» Source records

************

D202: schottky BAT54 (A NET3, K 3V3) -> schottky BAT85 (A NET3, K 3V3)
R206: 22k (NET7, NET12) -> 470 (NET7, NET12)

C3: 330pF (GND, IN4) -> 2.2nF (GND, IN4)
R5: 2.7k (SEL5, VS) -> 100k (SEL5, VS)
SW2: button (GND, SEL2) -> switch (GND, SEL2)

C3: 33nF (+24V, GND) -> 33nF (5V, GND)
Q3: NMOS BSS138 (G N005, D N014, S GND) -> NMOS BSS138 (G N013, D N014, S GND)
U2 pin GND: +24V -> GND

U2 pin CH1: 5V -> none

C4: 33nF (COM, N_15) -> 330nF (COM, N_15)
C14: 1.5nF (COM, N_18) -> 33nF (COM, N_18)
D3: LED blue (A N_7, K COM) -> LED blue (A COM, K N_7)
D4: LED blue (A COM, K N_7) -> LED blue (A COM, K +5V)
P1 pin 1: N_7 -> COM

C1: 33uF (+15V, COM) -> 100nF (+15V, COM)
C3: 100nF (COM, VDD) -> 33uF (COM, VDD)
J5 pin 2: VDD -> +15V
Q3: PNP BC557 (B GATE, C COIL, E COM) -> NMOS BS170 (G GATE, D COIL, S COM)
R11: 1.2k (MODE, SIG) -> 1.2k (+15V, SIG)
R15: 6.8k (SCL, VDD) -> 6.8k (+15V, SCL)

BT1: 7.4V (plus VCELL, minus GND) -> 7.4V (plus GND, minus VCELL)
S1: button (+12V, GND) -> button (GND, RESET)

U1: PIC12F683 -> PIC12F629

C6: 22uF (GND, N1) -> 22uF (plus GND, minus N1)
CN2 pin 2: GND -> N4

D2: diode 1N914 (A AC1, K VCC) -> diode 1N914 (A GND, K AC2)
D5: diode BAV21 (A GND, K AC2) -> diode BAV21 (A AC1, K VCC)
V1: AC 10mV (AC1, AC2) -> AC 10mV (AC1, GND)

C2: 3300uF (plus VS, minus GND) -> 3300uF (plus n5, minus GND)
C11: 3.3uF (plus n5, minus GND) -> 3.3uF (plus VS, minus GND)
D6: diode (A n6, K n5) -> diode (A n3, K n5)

************

» WHAT TO PRODUCE
Find the string "minus" in the entries above. Copy each line where it occurs.

» ANSWER FOR THE TASK
BT1: 7.4V (plus VCELL, minus GND) -> 7.4V (plus GND, minus VCELL)
C6: 22uF (GND, N1) -> 22uF (plus GND, minus N1)
C2: 3300uF (plus VS, minus GND) -> 3300uF (plus n5, minus GND)
C11: 3.3uF (plus n5, minus GND) -> 3.3uF (plus VS, minus GND)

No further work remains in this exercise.